===== Supplied material
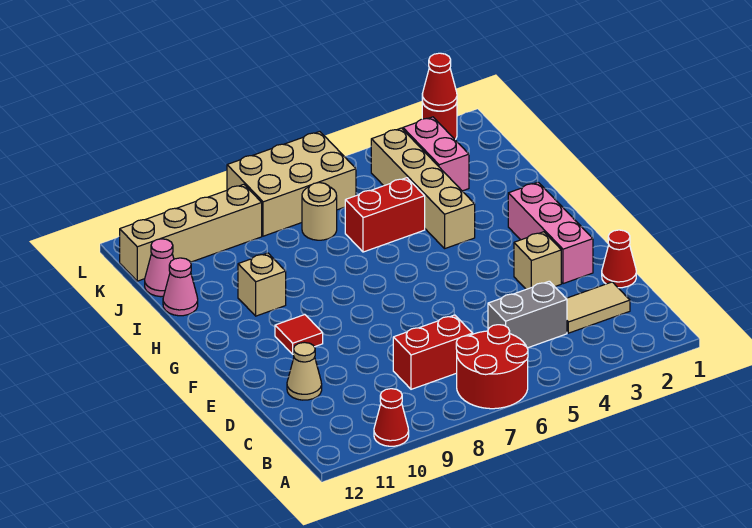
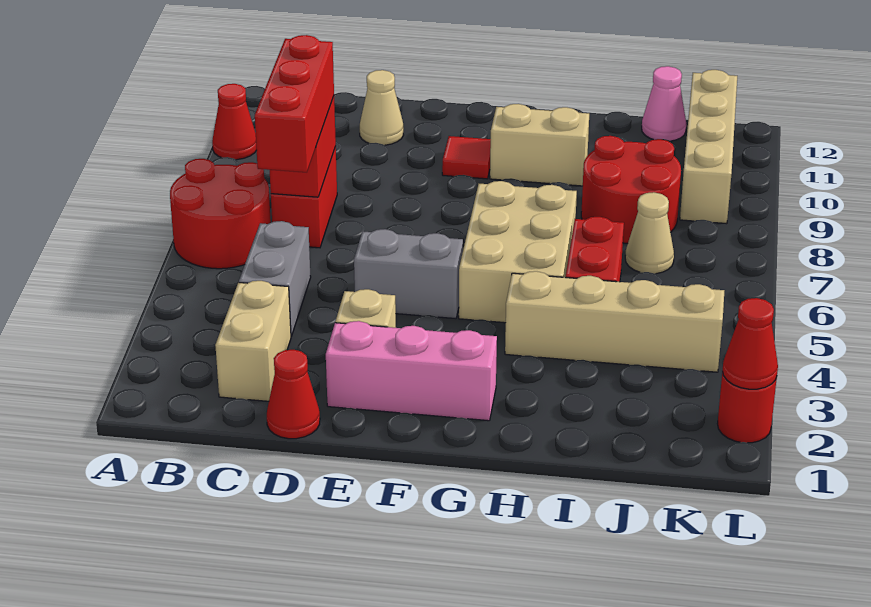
tan tile C2:C3 level 1 -> tan brick C2:C3 level 1
none -> red brick C6:C8 level 3
none -> red brick C7:C8 level 2
none -> grey brick E5:F5 level 1
tan brick H10 level 1 -> tan brick G10:H10 level 1
none -> red round brick I8:J9 level 1
pink cone I12 level 1 -> none
pink brick J3:K3 level 1 -> none
tan round brick J7 level 1 -> tan cone J7 level 1
tan brick K6:L8 level 1 -> tan brick G5:H7 level 1

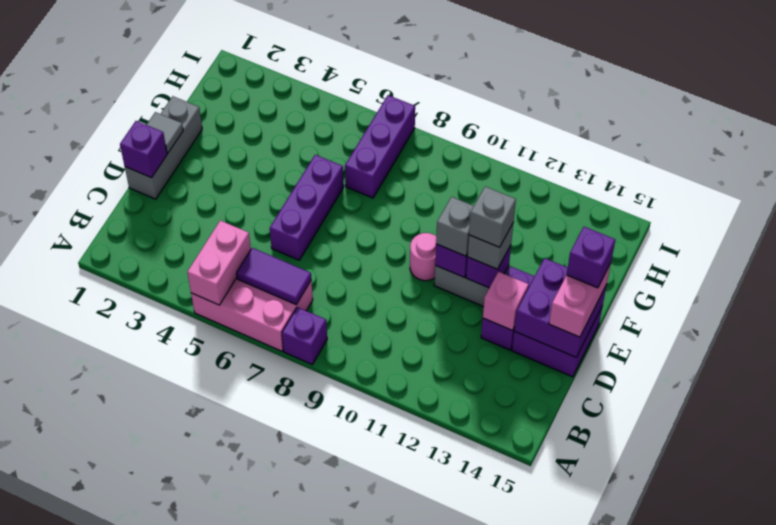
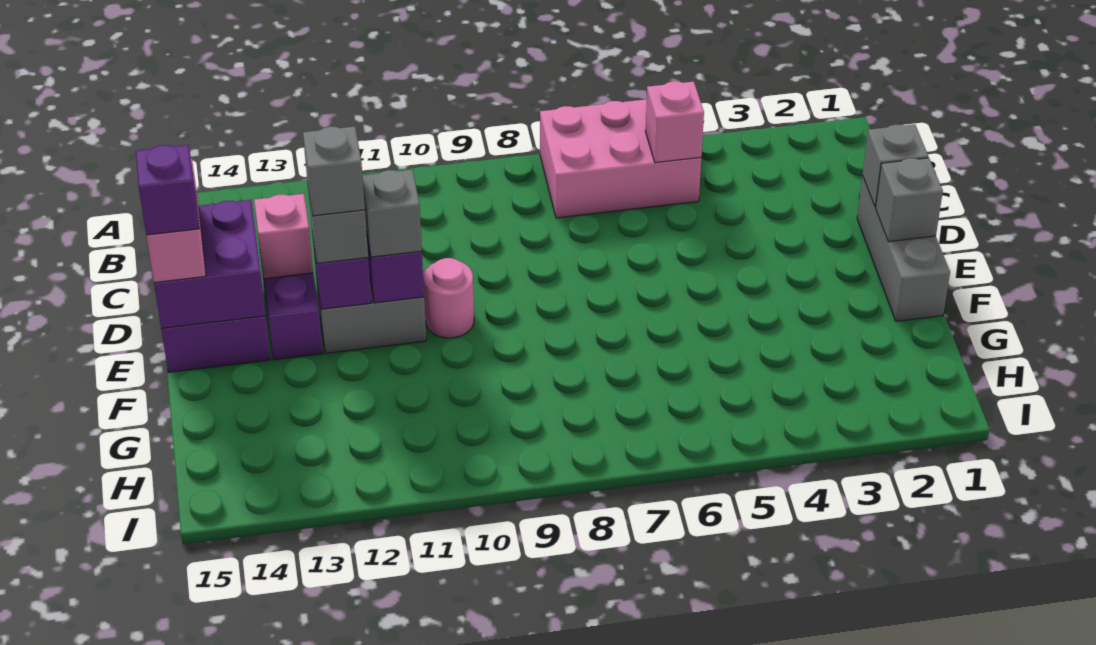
pink brick A5:B5 level 2 -> pink brick B5 level 2
purple brick A8 level 1 -> none
purple tile B6:B7 level 2 -> none
purple brick D1 level 2 -> grey brick D1 level 2
purple brick D6:F6 level 1 -> none
grey tile E1 level 2 -> grey brick E1 level 2
purple brick G7:I7 level 1 -> none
==========
• **Prompt**
The lines from the one containing "purple tile B6:B7 level 2 -> none" through the final line of the entries above are to be printed exactly, with nothing added.

• **Exercise response**
purple tile B6:B7 level 2 -> none
purple brick D1 level 2 -> grey brick D1 level 2
purple brick D6:F6 level 1 -> none
grey tile E1 level 2 -> grey brick E1 level 2
purple brick G7:I7 level 1 -> none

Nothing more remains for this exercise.